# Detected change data
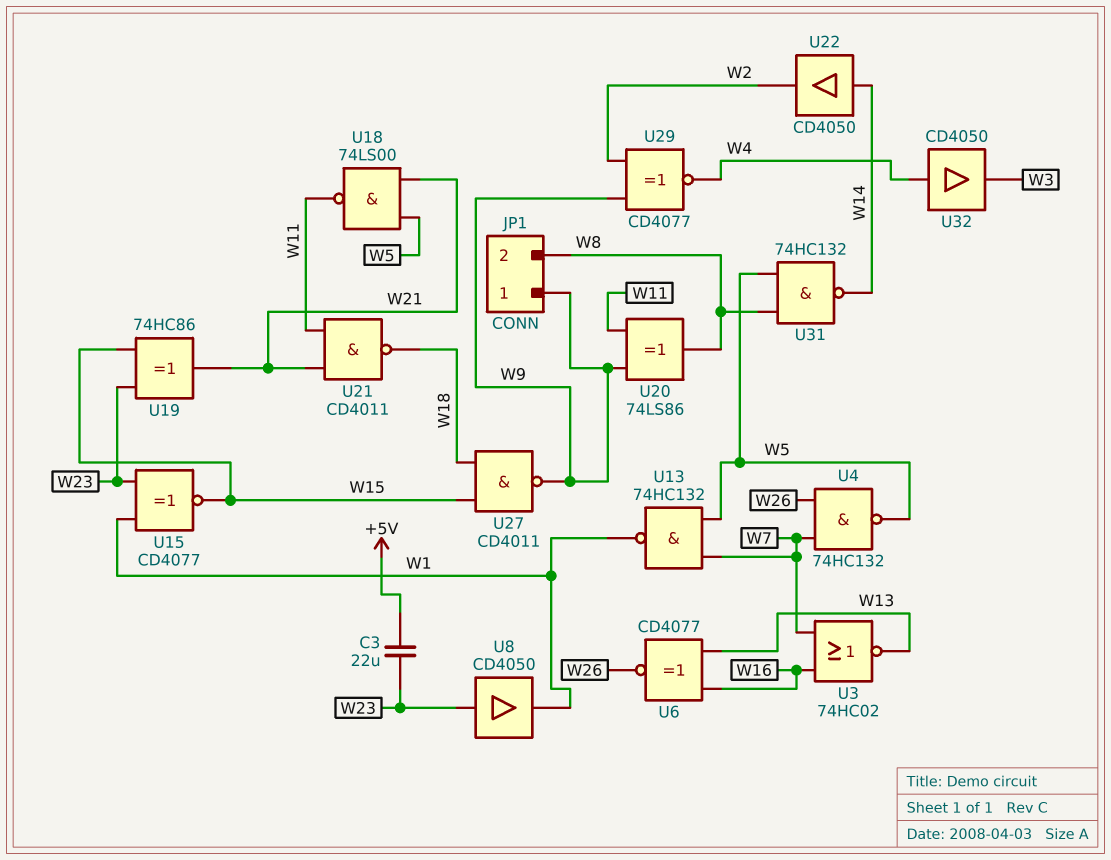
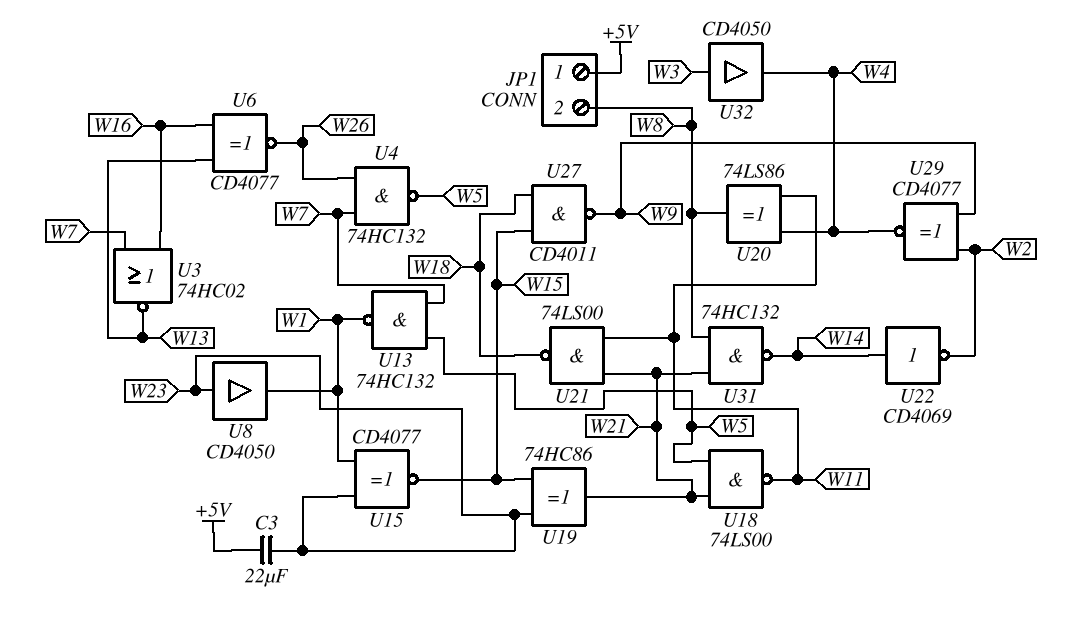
JP1 pin 1: W9 -> +5V
U20: XOR 74LS86 (in W9, in W11, out W8) -> XOR 74LS86 (in W4, in W11, out W8)
U21: NAND CD4011 (in W11, in W21, out W18) -> NAND 74LS00 (in W11, in W21, out W18)
U22: buffer CD4050 (in W14, out W2) -> NOT CD4069 (in W14, out W2)
U31: NAND 74HC132 (in W5, in W8, out W14) -> NAND 74HC132 (in W8, in W21, out W14)
U32: buffer CD4050 (in W4, out W3) -> buffer CD4050 (in W3, out W4)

# Exercise requirements
Could you work out how many lines of the data above contain the word "buffer"? Give only the number.

# Answer for the task
2